> _Work order_:
Please return each entry that follows exactly as given, but without pictures.

···

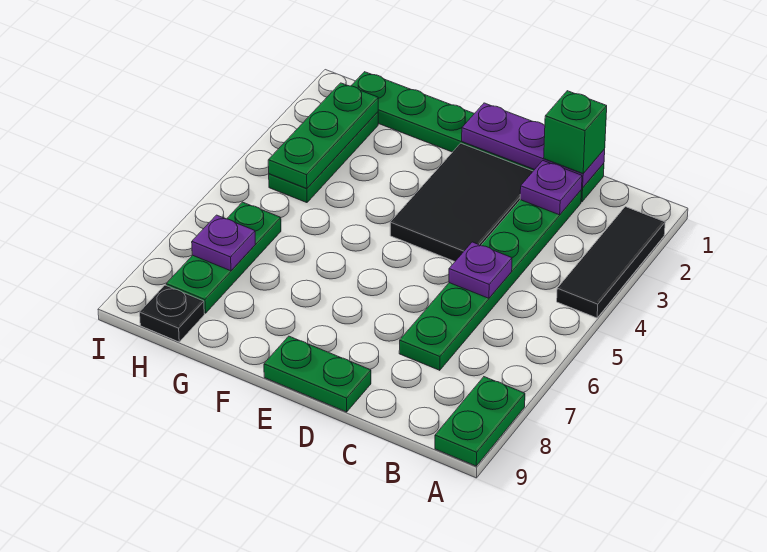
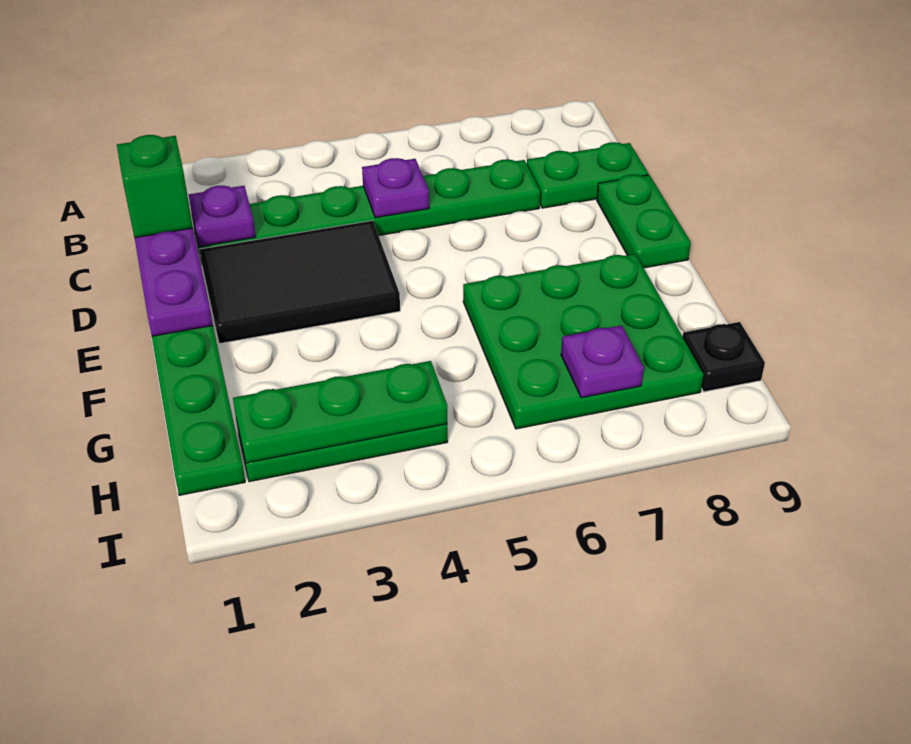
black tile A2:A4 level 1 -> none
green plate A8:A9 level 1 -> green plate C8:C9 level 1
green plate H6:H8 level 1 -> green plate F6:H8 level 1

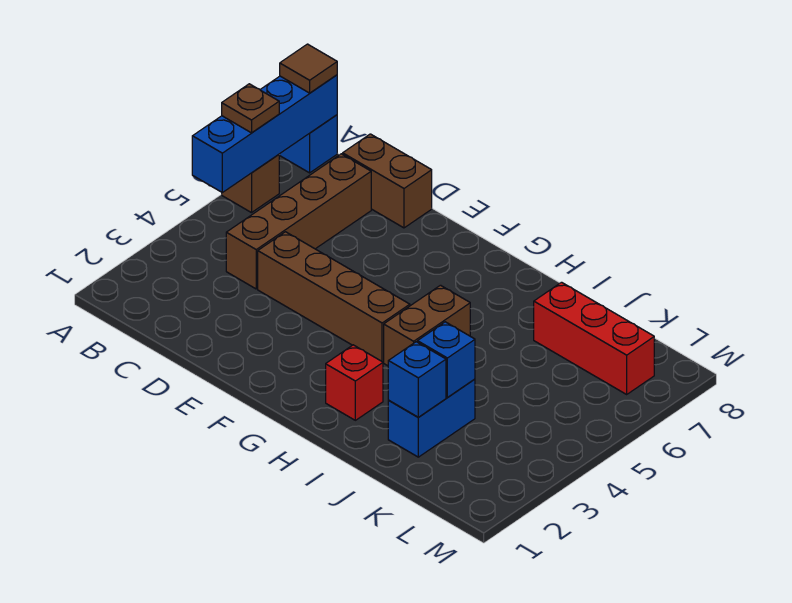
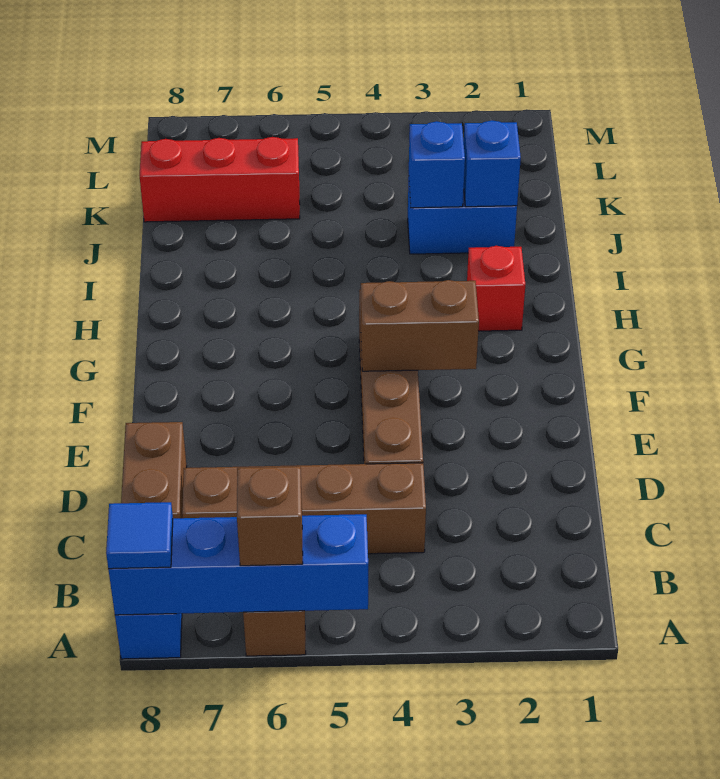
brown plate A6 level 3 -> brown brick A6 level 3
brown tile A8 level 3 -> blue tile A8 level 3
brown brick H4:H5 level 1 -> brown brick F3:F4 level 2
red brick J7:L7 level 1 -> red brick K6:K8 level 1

···

> _Output of the exercise_:
black tile A2:A4 level 1 -> none
green plate A8:A9 level 1 -> green plate C8:C9 level 1
green plate H6:H8 level 1 -> green plate F6:H8 level 1

brown plate A6 level 3 -> brown brick A6 level 3
brown tile A8 level 3 -> blue tile A8 level 3
brown brick H4:H5 level 1 -> brown brick F3:F4 level 2
red brick J7:L7 level 1 -> red brick K6:K8 level 1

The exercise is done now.